# [PROBLEM REQUIREMENTS]
The data should be duplicated exactly, with every word kept as it is.
BEGIN
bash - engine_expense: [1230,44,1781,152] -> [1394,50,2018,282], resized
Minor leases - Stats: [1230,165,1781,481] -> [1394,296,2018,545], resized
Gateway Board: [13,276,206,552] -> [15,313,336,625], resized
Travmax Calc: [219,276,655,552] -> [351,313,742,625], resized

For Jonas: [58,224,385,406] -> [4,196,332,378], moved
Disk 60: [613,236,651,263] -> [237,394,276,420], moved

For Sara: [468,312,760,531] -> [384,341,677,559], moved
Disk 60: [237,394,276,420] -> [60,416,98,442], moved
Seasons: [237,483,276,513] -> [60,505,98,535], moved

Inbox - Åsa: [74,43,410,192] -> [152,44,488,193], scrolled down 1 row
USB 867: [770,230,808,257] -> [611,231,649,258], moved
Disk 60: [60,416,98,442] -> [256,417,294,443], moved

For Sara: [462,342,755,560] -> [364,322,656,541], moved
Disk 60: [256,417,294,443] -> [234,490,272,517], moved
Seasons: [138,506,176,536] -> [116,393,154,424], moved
END
# [WRITTEN SOLUTION]
bash - engine_expense: [1230,44,1781,152] -> [1394,50,2018,282], resized
Minor leases - Stats: [1230,165,1781,481] -> [1394,296,2018,545], resized
Gateway Board: [13,276,206,552] -> [15,313,336,625], resized
Travmax Calc: [219,276,655,552] -> [351,313,742,625], resized

For Jonas: [58,224,385,406] -> [4,196,332,378], moved
Disk 60: [613,236,651,263] -> [237,394,276,420], moved

For Sara: [468,312,760,531] -> [384,341,677,559], moved
Disk 60: [237,394,276,420] -> [60,416,98,442], moved
Seasons: [237,483,276,513] -> [60,505,98,535], moved

Inbox - Åsa: [74,43,410,192] -> [152,44,488,193], scrolled down 1 row
USB 867: [770,230,808,257] -> [611,231,649,258], moved
Disk 60: [60,416,98,442] -> [256,417,294,443], moved

For Sara: [462,342,755,560] -> [364,322,656,541], moved
Disk 60: [256,417,294,443] -> [234,490,272,517], moved
Seasons: [138,506,176,536] -> [116,393,154,424], moved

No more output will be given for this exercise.